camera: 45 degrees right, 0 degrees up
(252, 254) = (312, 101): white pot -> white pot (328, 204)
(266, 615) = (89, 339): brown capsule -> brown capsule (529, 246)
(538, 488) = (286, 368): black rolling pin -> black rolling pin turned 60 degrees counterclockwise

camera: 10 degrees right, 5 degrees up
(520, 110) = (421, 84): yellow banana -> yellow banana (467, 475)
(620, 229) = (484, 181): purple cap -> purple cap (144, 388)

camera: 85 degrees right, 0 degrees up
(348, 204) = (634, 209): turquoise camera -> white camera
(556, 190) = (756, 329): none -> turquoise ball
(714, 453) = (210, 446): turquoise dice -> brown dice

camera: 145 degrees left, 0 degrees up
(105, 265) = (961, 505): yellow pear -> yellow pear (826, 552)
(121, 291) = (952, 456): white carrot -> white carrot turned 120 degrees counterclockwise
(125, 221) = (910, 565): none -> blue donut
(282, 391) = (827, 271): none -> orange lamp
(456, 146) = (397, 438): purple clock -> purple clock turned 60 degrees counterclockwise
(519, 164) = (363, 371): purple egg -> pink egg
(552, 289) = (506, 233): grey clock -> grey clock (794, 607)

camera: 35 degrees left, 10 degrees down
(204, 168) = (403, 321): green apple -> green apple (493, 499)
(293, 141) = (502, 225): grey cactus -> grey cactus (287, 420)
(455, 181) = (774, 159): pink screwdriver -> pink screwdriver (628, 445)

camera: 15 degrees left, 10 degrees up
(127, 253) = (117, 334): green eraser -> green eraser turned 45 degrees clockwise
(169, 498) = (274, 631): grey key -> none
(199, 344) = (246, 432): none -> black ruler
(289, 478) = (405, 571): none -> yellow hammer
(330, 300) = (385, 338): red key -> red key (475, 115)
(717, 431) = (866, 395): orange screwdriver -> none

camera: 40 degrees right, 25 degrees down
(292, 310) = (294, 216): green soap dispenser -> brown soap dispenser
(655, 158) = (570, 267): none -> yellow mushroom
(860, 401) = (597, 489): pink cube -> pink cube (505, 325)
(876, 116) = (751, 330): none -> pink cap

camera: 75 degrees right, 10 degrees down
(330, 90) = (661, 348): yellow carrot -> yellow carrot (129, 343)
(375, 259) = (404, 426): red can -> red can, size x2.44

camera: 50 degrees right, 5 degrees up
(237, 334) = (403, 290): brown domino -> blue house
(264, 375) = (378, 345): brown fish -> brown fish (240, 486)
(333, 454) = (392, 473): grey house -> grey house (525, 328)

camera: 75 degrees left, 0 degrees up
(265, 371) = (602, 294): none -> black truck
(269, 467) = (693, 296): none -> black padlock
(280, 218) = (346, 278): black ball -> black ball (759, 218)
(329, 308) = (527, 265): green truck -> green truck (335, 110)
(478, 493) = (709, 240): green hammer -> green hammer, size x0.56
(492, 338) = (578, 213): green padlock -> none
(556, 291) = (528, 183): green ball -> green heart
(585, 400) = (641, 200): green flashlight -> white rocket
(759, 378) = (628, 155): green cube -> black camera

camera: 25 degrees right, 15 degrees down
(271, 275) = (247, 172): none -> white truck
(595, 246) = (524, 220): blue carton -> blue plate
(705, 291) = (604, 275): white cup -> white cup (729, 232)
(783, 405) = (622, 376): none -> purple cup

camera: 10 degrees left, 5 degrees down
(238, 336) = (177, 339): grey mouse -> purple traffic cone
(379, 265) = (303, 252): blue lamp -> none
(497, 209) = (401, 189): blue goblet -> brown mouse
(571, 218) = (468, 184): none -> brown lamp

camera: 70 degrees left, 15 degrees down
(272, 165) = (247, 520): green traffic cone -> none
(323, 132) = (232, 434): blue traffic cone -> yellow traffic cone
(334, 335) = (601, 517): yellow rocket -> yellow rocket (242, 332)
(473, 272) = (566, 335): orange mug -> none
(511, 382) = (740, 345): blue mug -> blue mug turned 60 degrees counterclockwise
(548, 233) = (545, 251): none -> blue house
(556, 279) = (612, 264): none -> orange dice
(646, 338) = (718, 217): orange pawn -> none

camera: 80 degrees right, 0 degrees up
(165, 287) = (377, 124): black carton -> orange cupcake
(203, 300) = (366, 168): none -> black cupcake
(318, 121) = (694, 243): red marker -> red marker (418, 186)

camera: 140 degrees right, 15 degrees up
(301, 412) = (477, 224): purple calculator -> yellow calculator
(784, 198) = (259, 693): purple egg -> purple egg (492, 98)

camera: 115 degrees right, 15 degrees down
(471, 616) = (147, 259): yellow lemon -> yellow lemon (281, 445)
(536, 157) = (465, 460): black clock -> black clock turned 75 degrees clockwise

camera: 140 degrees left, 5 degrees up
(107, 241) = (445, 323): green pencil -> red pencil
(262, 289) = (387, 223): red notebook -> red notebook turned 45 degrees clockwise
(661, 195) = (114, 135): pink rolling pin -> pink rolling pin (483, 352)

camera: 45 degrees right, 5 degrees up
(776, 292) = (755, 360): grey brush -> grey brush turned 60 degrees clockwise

Exercise details » Please print out every record exactly as it is written.

Written answer »
camera: 45 degrees right, 0 degrees up
(252, 254) = (312, 101): white pot -> white pot (328, 204)
(266, 615) = (89, 339): brown capsule -> brown capsule (529, 246)
(538, 488) = (286, 368): black rolling pin -> black rolling pin turned 60 degrees counterclockwise

camera: 10 degrees right, 5 degrees up
(520, 110) = (421, 84): yellow banana -> yellow banana (467, 475)
(620, 229) = (484, 181): purple cap -> purple cap (144, 388)

camera: 85 degrees right, 0 degrees up
(348, 204) = (634, 209): turquoise camera -> white camera
(556, 190) = (756, 329): none -> turquoise ball
(714, 453) = (210, 446): turquoise dice -> brown dice

camera: 145 degrees left, 0 degrees up
(105, 265) = (961, 505): yellow pear -> yellow pear (826, 552)
(121, 291) = (952, 456): white carrot -> white carrot turned 120 degrees counterclockwise
(125, 221) = (910, 565): none -> blue donut
(282, 391) = (827, 271): none -> orange lamp
(456, 146) = (397, 438): purple clock -> purple clock turned 60 degrees counterclockwise
(519, 164) = (363, 371): purple egg -> pink egg
(552, 289) = (506, 233): grey clock -> grey clock (794, 607)

camera: 35 degrees left, 10 degrees down
(204, 168) = (403, 321): green apple -> green apple (493, 499)
(293, 141) = (502, 225): grey cactus -> grey cactus (287, 420)
(455, 181) = (774, 159): pink screwdriver -> pink screwdriver (628, 445)

camera: 15 degrees left, 10 degrees up
(127, 253) = (117, 334): green eraser -> green eraser turned 45 degrees clockwise
(169, 498) = (274, 631): grey key -> none
(199, 344) = (246, 432): none -> black ruler
(289, 478) = (405, 571): none -> yellow hammer
(330, 300) = (385, 338): red key -> red key (475, 115)
(717, 431) = (866, 395): orange screwdriver -> none

camera: 40 degrees right, 25 degrees down
(292, 310) = (294, 216): green soap dispenser -> brown soap dispenser
(655, 158) = (570, 267): none -> yellow mushroom
(860, 401) = (597, 489): pink cube -> pink cube (505, 325)
(876, 116) = (751, 330): none -> pink cap

camera: 75 degrees right, 10 degrees down
(330, 90) = (661, 348): yellow carrot -> yellow carrot (129, 343)
(375, 259) = (404, 426): red can -> red can, size x2.44

camera: 50 degrees right, 5 degrees up
(237, 334) = (403, 290): brown domino -> blue house
(264, 375) = (378, 345): brown fish -> brown fish (240, 486)
(333, 454) = (392, 473): grey house -> grey house (525, 328)

camera: 75 degrees left, 0 degrees up
(265, 371) = (602, 294): none -> black truck
(269, 467) = (693, 296): none -> black padlock
(280, 218) = (346, 278): black ball -> black ball (759, 218)
(329, 308) = (527, 265): green truck -> green truck (335, 110)
(478, 493) = (709, 240): green hammer -> green hammer, size x0.56
(492, 338) = (578, 213): green padlock -> none
(556, 291) = (528, 183): green ball -> green heart
(585, 400) = (641, 200): green flashlight -> white rocket
(759, 378) = (628, 155): green cube -> black camera

camera: 25 degrees right, 15 degrees down
(271, 275) = (247, 172): none -> white truck
(595, 246) = (524, 220): blue carton -> blue plate
(705, 291) = (604, 275): white cup -> white cup (729, 232)
(783, 405) = (622, 376): none -> purple cup

camera: 10 degrees left, 5 degrees down
(238, 336) = (177, 339): grey mouse -> purple traffic cone
(379, 265) = (303, 252): blue lamp -> none
(497, 209) = (401, 189): blue goblet -> brown mouse
(571, 218) = (468, 184): none -> brown lamp

camera: 70 degrees left, 15 degrees down
(272, 165) = (247, 520): green traffic cone -> none
(323, 132) = (232, 434): blue traffic cone -> yellow traffic cone
(334, 335) = (601, 517): yellow rocket -> yellow rocket (242, 332)
(473, 272) = (566, 335): orange mug -> none
(511, 382) = (740, 345): blue mug -> blue mug turned 60 degrees counterclockwise
(548, 233) = (545, 251): none -> blue house
(556, 279) = (612, 264): none -> orange dice
(646, 338) = (718, 217): orange pawn -> none

camera: 80 degrees right, 0 degrees up
(165, 287) = (377, 124): black carton -> orange cupcake
(203, 300) = (366, 168): none -> black cupcake
(318, 121) = (694, 243): red marker -> red marker (418, 186)

camera: 140 degrees right, 15 degrees up
(301, 412) = (477, 224): purple calculator -> yellow calculator
(784, 198) = (259, 693): purple egg -> purple egg (492, 98)

camera: 115 degrees right, 15 degrees down
(471, 616) = (147, 259): yellow lemon -> yellow lemon (281, 445)
(536, 157) = (465, 460): black clock -> black clock turned 75 degrees clockwise

camera: 140 degrees left, 5 degrees up
(107, 241) = (445, 323): green pencil -> red pencil
(262, 289) = (387, 223): red notebook -> red notebook turned 45 degrees clockwise
(661, 195) = (114, 135): pink rolling pin -> pink rolling pin (483, 352)

camera: 45 degrees right, 5 degrees up
(776, 292) = (755, 360): grey brush -> grey brush turned 60 degrees clockwise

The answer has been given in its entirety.